[Shape state change listings]
===

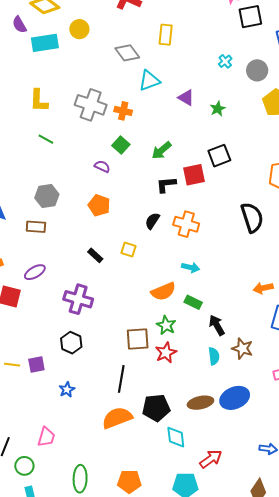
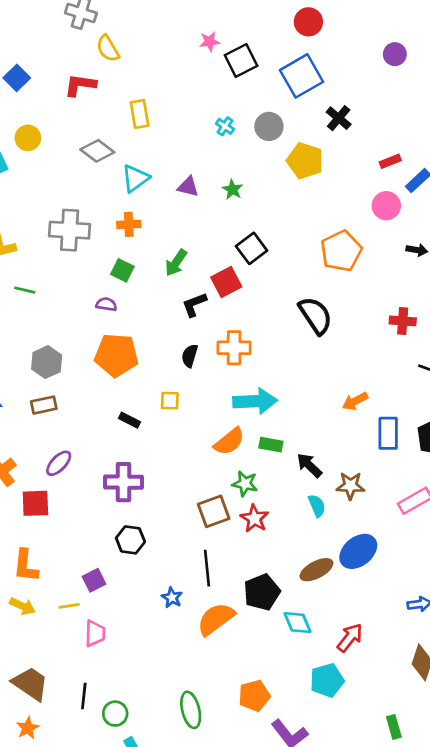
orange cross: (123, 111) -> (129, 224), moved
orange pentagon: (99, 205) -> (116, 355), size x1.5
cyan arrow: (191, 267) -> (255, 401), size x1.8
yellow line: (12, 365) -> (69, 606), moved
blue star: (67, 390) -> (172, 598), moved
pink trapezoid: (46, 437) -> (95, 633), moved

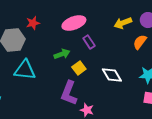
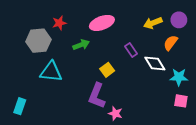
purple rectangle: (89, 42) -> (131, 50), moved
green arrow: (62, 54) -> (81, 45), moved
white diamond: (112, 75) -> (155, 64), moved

===

**Description of the task:** Copy the entries exactly. Leave the pictures out.

**Response to this exercise:**
orange cross: (123, 111) -> (129, 224), moved
orange pentagon: (99, 205) -> (116, 355), size x1.5
cyan arrow: (191, 267) -> (255, 401), size x1.8
yellow line: (12, 365) -> (69, 606), moved
blue star: (67, 390) -> (172, 598), moved
pink trapezoid: (46, 437) -> (95, 633), moved

purple rectangle: (89, 42) -> (131, 50), moved
green arrow: (62, 54) -> (81, 45), moved
white diamond: (112, 75) -> (155, 64), moved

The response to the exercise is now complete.